■ **PROBLEM STATEMENT**
In the entries that follow, repeat exactly the lines from the one that has "white cheese: 2 -> 3" through the one that has "white gift: 1 -> 0", but omit pictures.

■ **DATA SECTION**
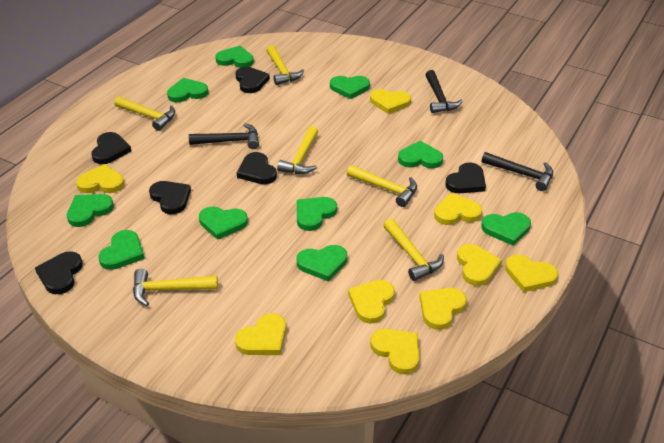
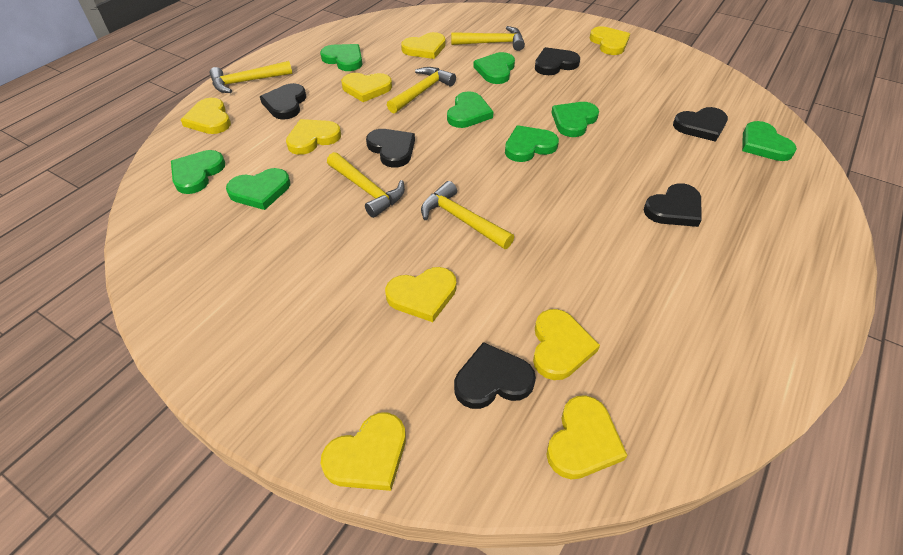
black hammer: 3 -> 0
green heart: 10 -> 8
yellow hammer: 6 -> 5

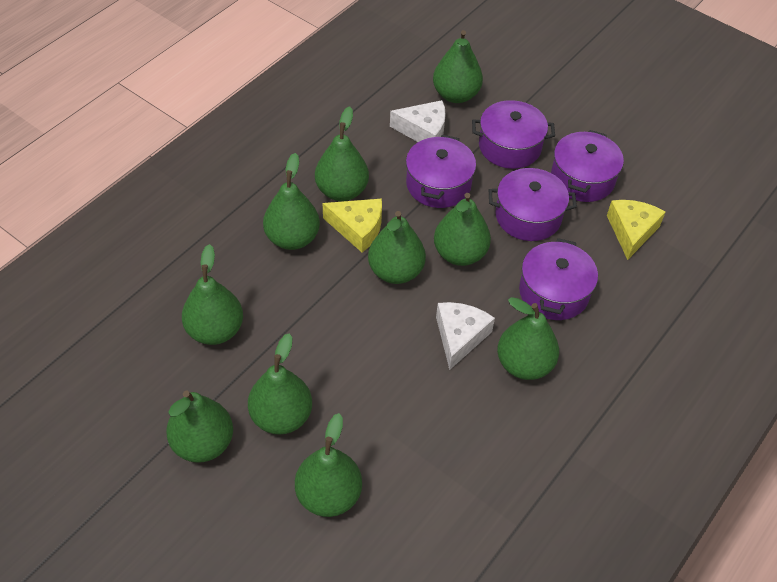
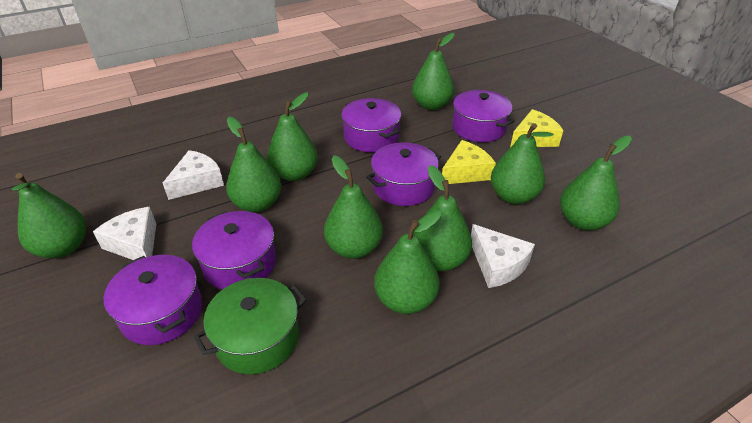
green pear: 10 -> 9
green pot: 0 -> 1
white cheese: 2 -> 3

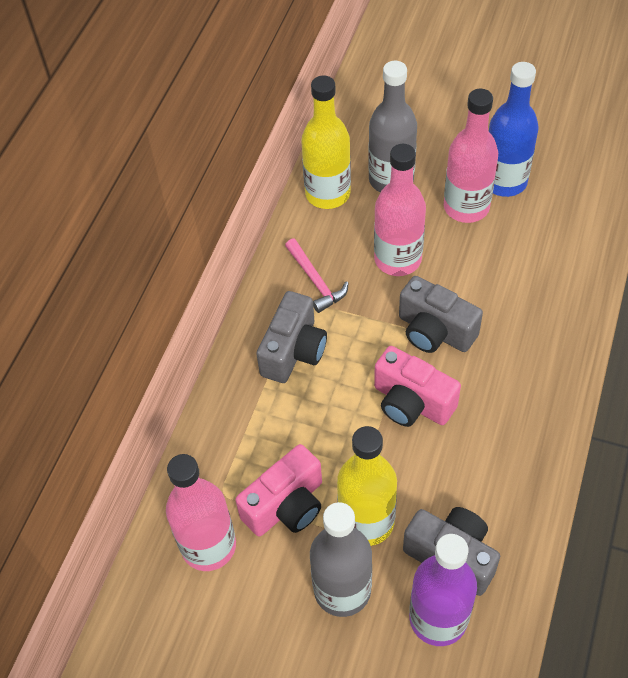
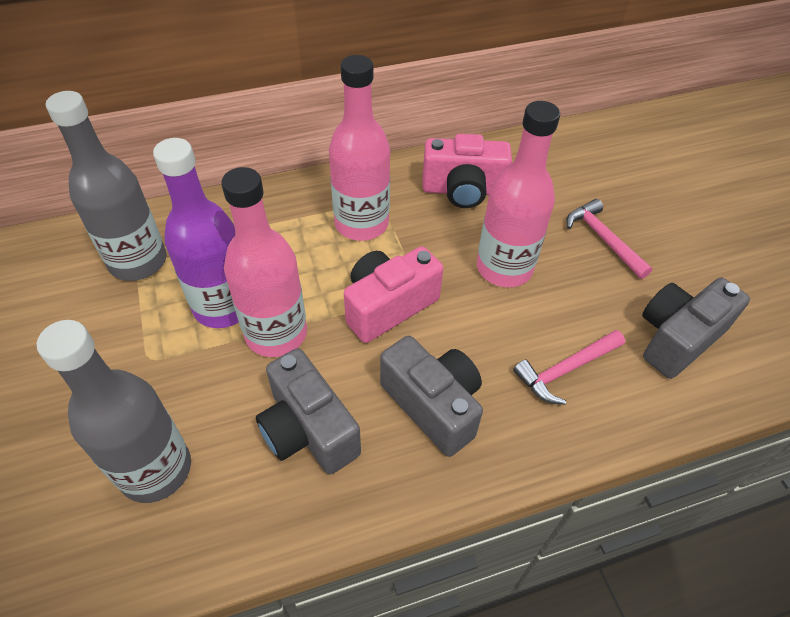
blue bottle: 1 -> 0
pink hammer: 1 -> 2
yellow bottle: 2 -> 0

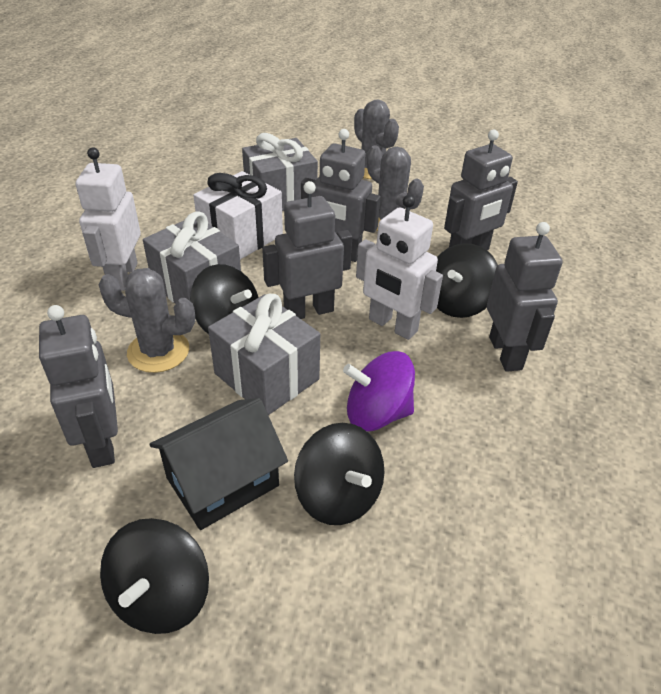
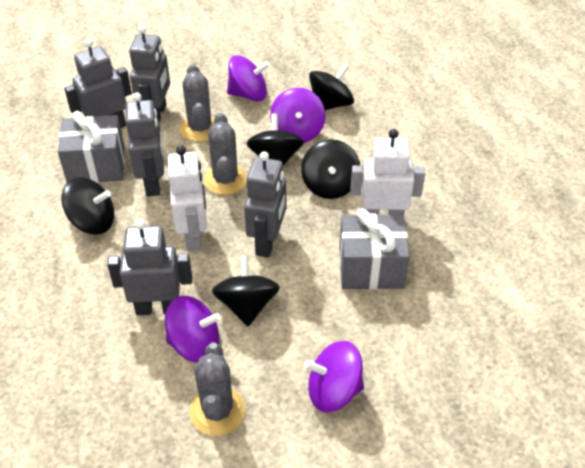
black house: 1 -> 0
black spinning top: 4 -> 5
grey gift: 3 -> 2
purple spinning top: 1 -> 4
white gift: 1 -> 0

* * *

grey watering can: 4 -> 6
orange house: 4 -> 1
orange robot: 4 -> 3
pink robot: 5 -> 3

■ **ANSWER TO THIS TASK**
white cheese: 2 -> 3

blue bottle: 1 -> 0
pink hammer: 1 -> 2
yellow bottle: 2 -> 0

black house: 1 -> 0
black spinning top: 4 -> 5
grey gift: 3 -> 2
purple spinning top: 1 -> 4
white gift: 1 -> 0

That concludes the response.